> **WORK ORDER**
Comb through the entries for "signals" and pull out each line that holds it.

▬▬▬

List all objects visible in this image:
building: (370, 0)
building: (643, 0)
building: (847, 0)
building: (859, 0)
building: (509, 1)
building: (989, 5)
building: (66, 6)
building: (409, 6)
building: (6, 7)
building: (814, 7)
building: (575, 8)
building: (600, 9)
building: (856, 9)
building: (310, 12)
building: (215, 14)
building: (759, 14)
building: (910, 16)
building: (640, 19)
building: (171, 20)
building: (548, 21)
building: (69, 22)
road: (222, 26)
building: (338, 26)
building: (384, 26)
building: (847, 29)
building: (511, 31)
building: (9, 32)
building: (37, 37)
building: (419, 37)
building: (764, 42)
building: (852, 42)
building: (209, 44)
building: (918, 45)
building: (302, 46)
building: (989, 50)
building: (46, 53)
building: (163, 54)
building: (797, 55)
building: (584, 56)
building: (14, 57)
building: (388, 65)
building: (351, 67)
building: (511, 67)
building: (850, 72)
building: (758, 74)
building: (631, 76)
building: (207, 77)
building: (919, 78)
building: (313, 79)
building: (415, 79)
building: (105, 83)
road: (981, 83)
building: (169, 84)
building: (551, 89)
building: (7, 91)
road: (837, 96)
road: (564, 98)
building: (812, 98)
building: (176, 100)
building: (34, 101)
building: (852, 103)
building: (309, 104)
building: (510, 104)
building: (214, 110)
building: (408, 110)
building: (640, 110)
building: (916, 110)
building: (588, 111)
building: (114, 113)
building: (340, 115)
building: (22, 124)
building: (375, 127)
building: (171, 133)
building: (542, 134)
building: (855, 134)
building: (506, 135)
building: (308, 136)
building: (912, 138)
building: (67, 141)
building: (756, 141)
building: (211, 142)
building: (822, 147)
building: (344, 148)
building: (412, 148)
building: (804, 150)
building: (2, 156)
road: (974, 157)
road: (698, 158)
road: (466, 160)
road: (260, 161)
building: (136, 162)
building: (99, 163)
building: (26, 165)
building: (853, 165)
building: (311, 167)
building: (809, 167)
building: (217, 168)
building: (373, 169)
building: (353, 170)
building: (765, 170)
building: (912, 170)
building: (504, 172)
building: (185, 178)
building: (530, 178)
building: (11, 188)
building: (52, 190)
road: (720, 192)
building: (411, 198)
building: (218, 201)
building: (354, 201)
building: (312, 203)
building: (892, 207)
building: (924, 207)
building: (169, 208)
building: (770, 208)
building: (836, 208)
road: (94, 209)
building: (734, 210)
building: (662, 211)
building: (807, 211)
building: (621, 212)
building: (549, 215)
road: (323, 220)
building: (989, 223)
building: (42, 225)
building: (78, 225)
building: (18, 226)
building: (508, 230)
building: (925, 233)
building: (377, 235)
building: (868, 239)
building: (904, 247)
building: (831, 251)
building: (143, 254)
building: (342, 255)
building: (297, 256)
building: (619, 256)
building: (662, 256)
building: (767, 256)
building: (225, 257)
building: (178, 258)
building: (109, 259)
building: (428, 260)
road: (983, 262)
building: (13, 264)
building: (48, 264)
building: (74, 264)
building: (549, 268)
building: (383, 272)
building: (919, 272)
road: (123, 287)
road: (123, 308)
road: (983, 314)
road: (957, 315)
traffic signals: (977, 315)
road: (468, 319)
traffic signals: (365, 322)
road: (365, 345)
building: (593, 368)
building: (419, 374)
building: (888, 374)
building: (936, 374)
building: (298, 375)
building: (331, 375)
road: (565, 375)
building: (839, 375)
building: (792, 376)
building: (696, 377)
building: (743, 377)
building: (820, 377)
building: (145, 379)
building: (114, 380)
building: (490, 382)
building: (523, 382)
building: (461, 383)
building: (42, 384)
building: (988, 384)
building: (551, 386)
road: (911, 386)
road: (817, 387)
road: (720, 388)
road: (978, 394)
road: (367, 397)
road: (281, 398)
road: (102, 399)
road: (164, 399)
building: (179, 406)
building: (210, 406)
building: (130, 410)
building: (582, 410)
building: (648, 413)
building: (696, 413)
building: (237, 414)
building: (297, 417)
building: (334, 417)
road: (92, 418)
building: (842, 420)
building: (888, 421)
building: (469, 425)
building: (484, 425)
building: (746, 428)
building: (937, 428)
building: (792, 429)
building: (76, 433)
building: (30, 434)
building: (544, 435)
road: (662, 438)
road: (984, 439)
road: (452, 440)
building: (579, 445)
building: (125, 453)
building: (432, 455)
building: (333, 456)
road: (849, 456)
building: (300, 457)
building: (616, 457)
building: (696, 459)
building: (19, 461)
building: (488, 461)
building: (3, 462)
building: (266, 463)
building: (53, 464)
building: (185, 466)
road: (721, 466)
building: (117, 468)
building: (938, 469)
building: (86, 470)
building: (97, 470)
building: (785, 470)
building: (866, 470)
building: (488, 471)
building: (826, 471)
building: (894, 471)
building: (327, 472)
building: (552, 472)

▬▬▬

> **TASK RESULT**
traffic signals: (977, 315)
traffic signals: (365, 322)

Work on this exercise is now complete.